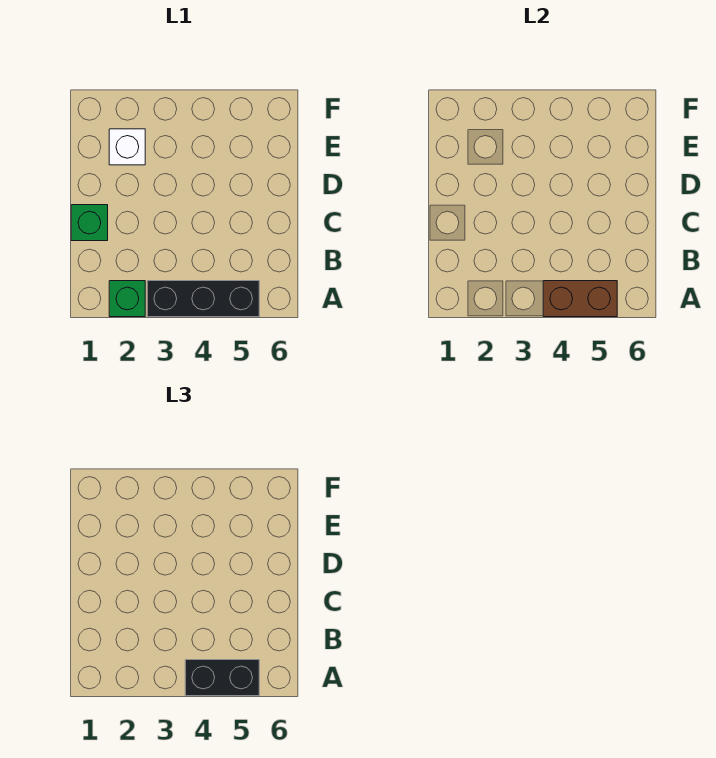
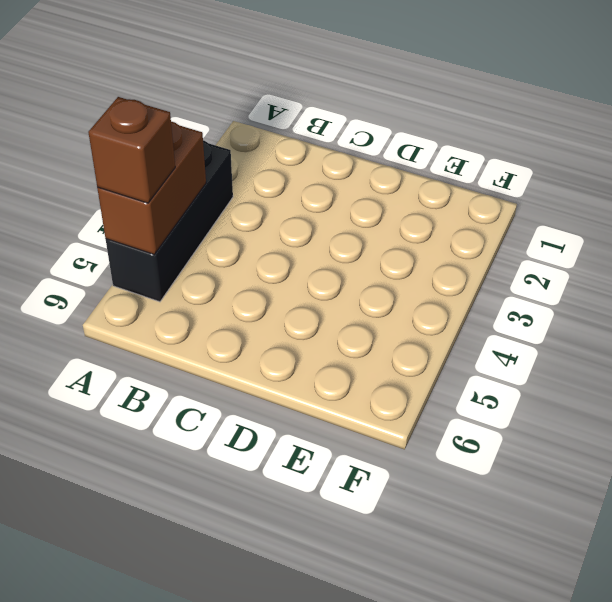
brown 1x1 brick [88,97,175,203] -> black 1x2 brick [185,660,259,696]
none -> green 1x1 brick [109,281,145,317]
none -> green 1x1 brick [71,205,108,241]

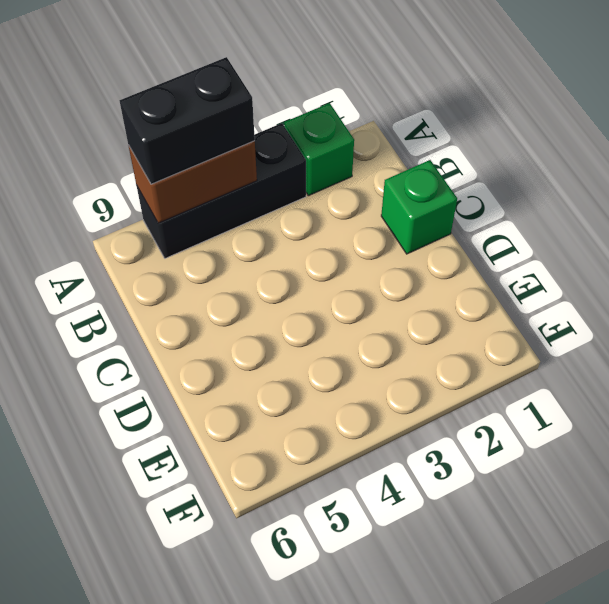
none -> white 1x1 brick [109,129,145,165]

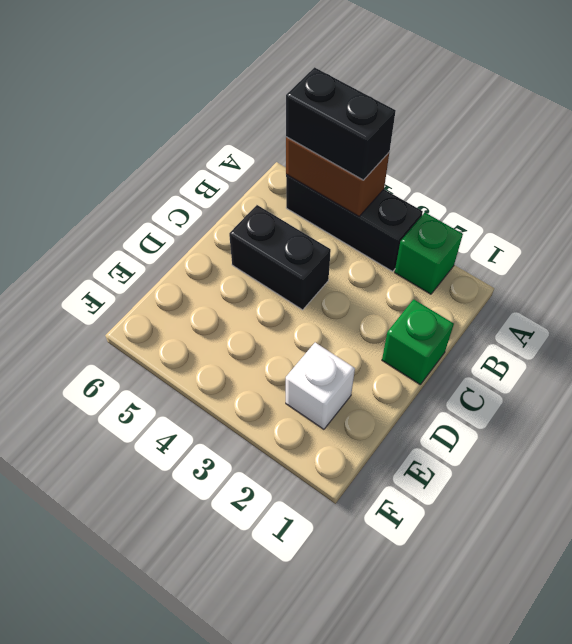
black 1x2 brick [229,205,331,310] -> none

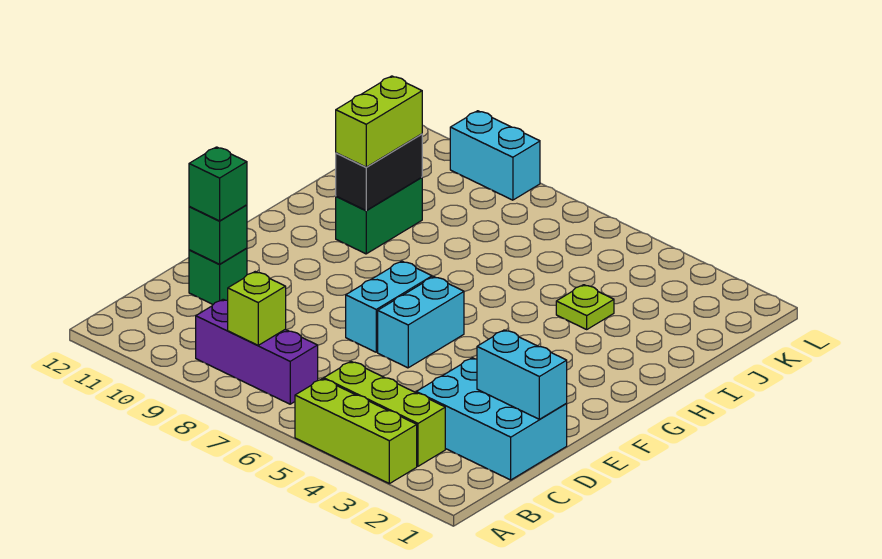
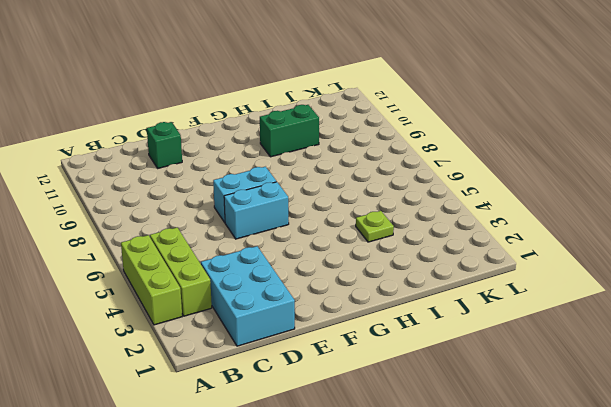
none -> purple 1x3 brick [196,299,318,404]
none -> cyan 1x2 brick [450,111,540,200]
none -> lime 1x1 brick [228,272,286,345]

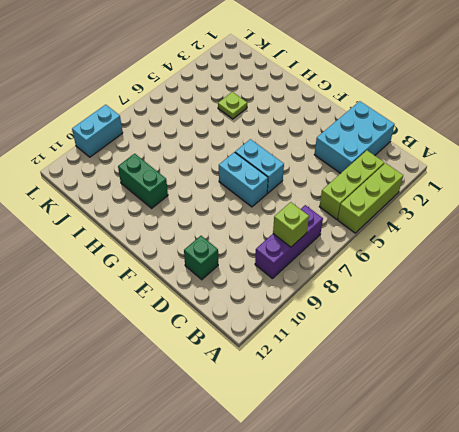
none -> cyan 1x2 brick [477,330,567,419]
none -> green 1x1 brick [189,205,247,264]
none -> black 1x2 brick [336,134,422,211]

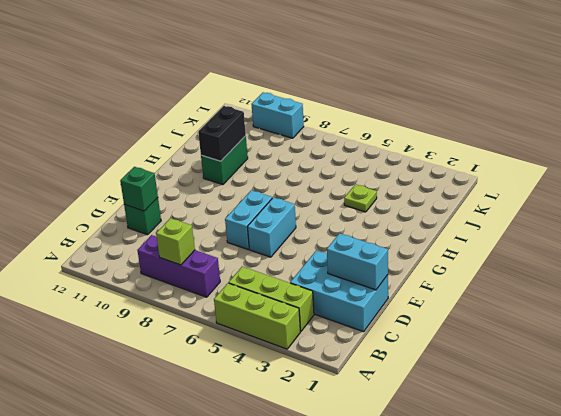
none -> green 1x1 brick [189,147,247,221]
none -> lime 1x2 brick [336,76,422,167]

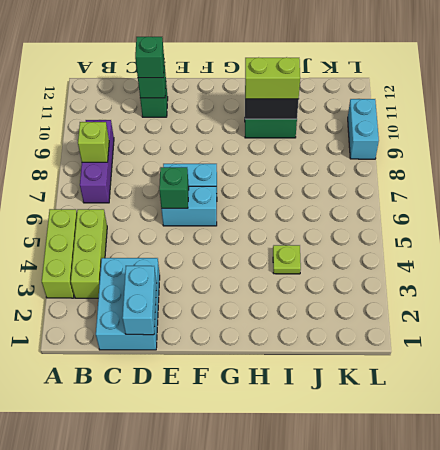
green 1x1 brick [159,167,189,208] -> none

================================

WHAT YOU HAVE TO DO :: Lines containing the word "cyan" must be found in the data above and copied.

WRITTEN SOLUTION ::
none -> cyan 1x2 brick [450,111,540,200]
none -> cyan 1x2 brick [477,330,567,419]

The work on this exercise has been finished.